Your copy should match the records exactly, except that no pictures appear in it.
=== Section Start ===
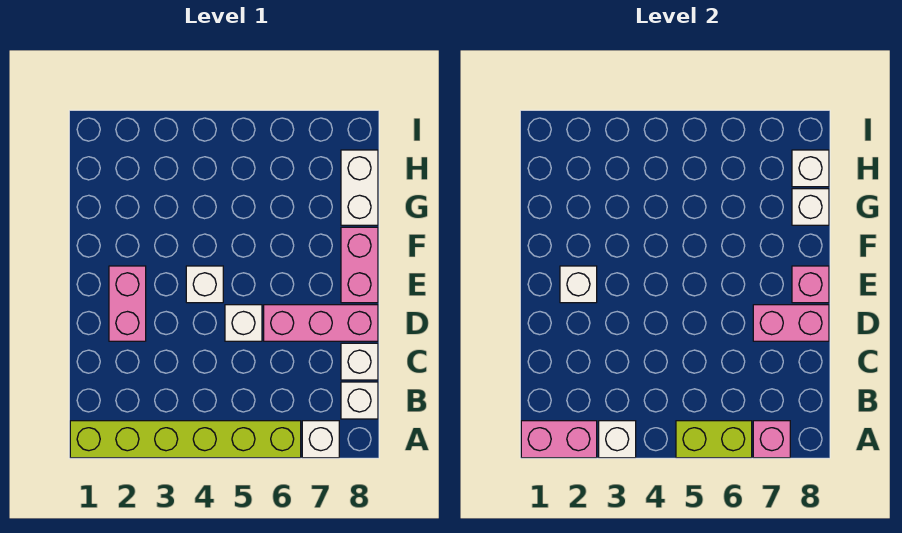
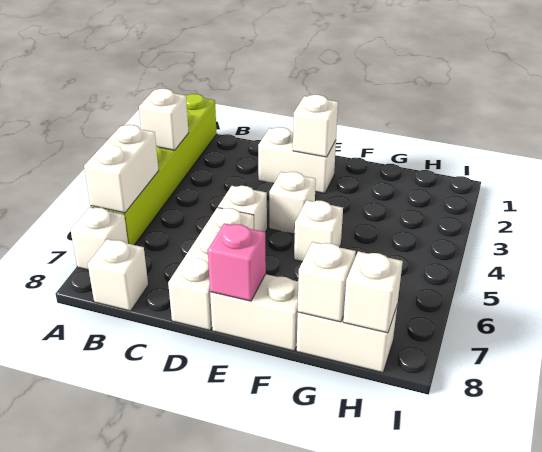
pink brick A1:A2 level 2 -> none
lime brick A5:A6 level 2 -> white brick A5:A6 level 2
pink brick A7 level 2 -> none
white brick C8 level 1 -> white brick F5 level 1
pink brick D2:E2 level 1 -> white brick D2:E2 level 1
pink brick D6:D8 level 1 -> white brick D6:D8 level 1
pink brick D7:D8 level 2 -> none
pink brick E8:F8 level 1 -> white brick E8:F8 level 1

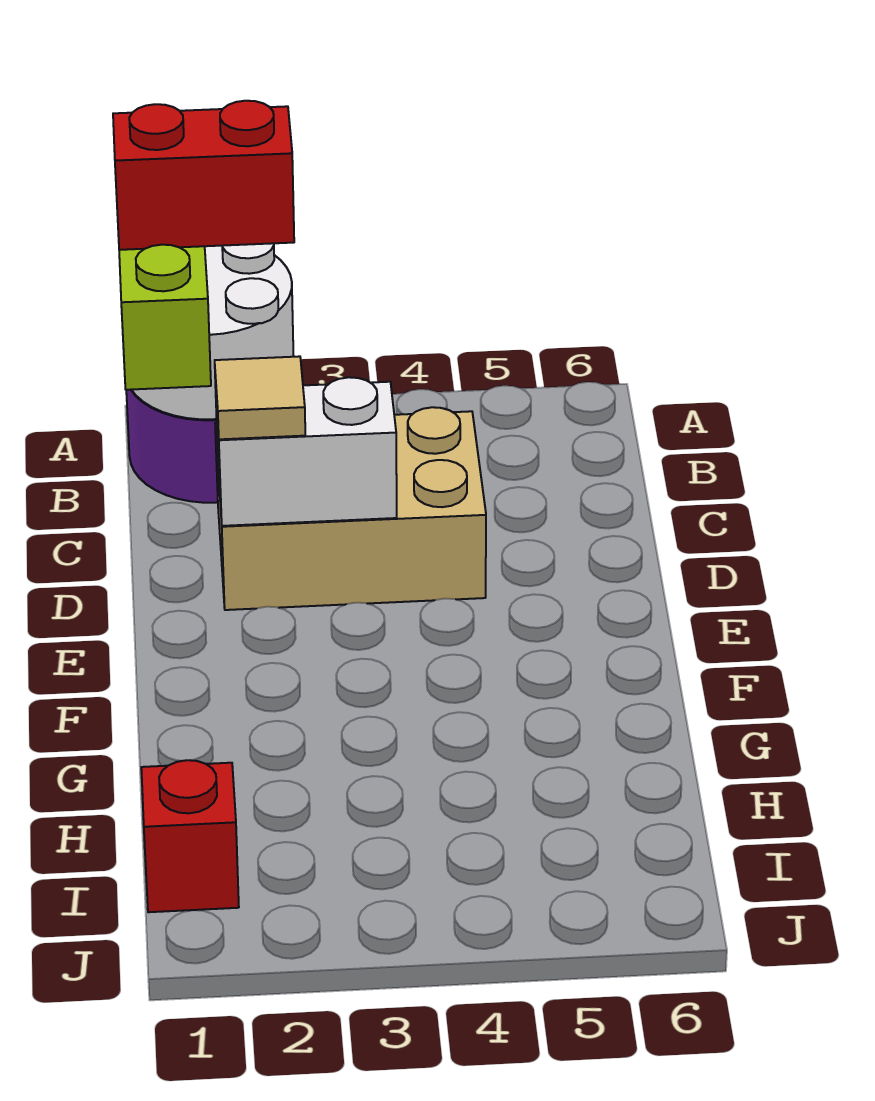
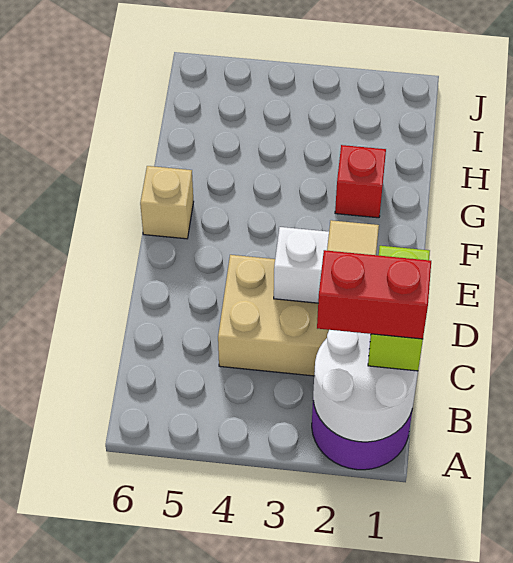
none -> tan brick F6 level 1
red brick I1 level 1 -> red brick G2 level 1

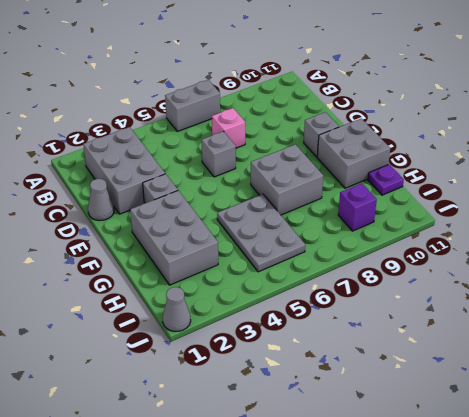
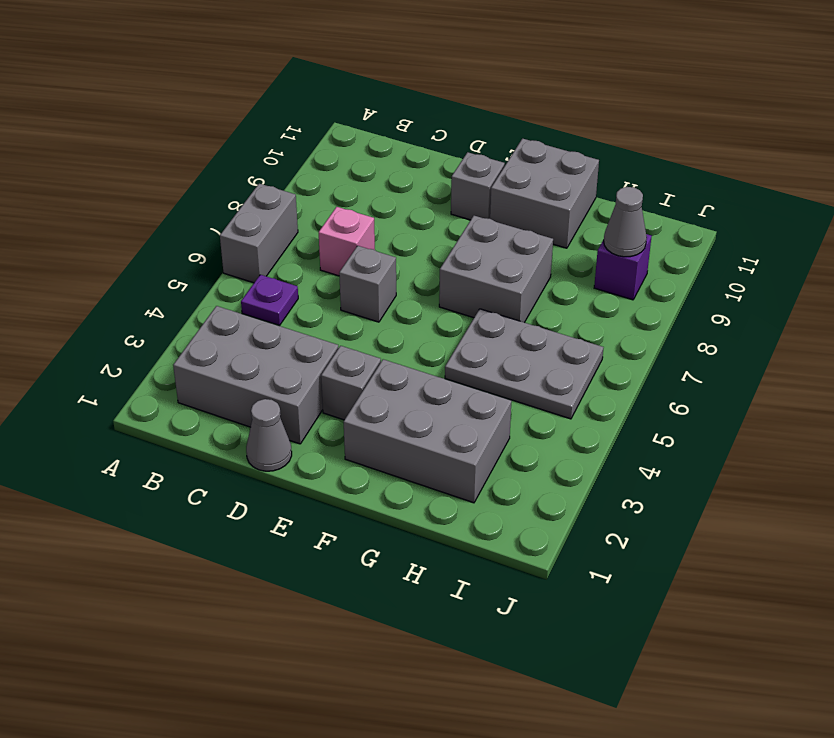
purple plate H11 level 1 -> purple plate B5 level 1
grey cone J1 level 1 -> grey cone I9 level 2

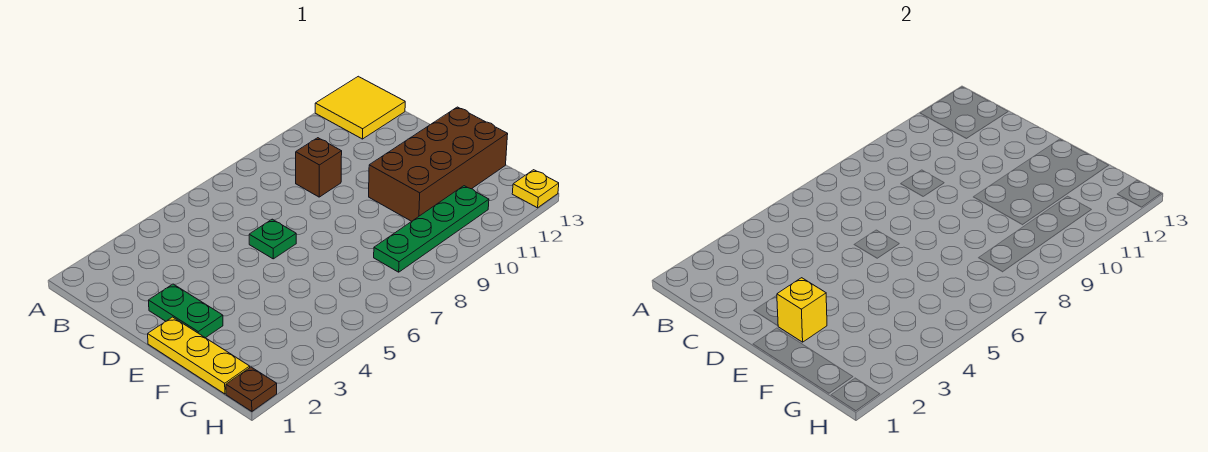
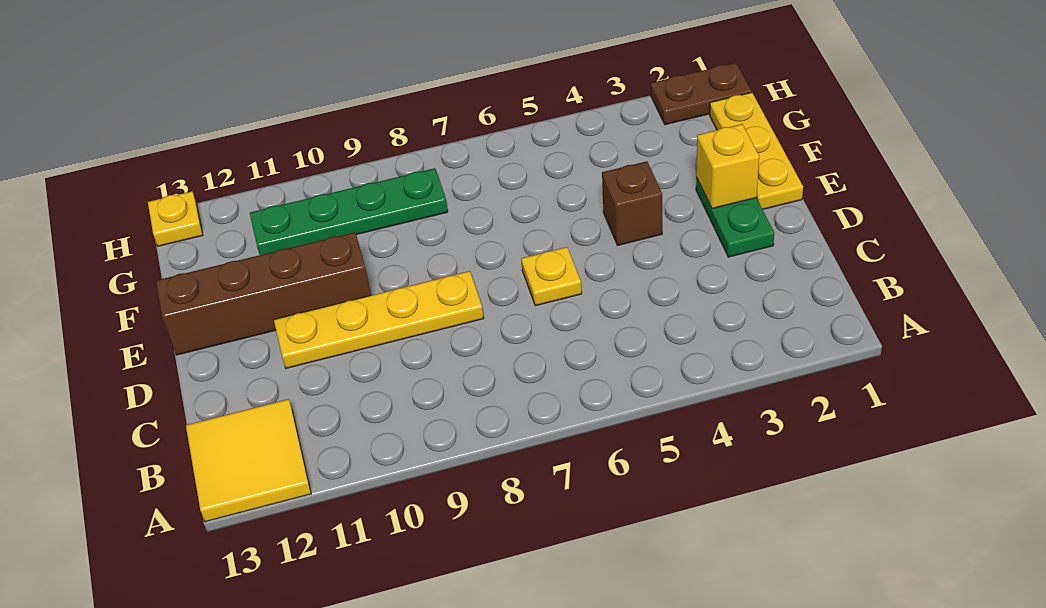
brown brick C9 level 1 -> brown brick E4 level 1
green plate D6 level 1 -> yellow plate D6 level 1
none -> yellow plate D8:D11 level 1
brown brick E10:F13 level 1 -> brown brick E10:E13 level 1
brown plate H1 level 1 -> brown plate H1:H2 level 1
=== Section End ===
# [RESPONSE TO THE TASK]
pink brick A1:A2 level 2 -> none
lime brick A5:A6 level 2 -> white brick A5:A6 level 2
pink brick A7 level 2 -> none
white brick C8 level 1 -> white brick F5 level 1
pink brick D2:E2 level 1 -> white brick D2:E2 level 1
pink brick D6:D8 level 1 -> white brick D6:D8 level 1
pink brick D7:D8 level 2 -> none
pink brick E8:F8 level 1 -> white brick E8:F8 level 1

none -> tan brick F6 level 1
red brick I1 level 1 -> red brick G2 level 1

purple plate H11 level 1 -> purple plate B5 level 1
grey cone J1 level 1 -> grey cone I9 level 2

brown brick C9 level 1 -> brown brick E4 level 1
green plate D6 level 1 -> yellow plate D6 level 1
none -> yellow plate D8:D11 level 1
brown brick E10:F13 level 1 -> brown brick E10:E13 level 1
brown plate H1 level 1 -> brown plate H1:H2 level 1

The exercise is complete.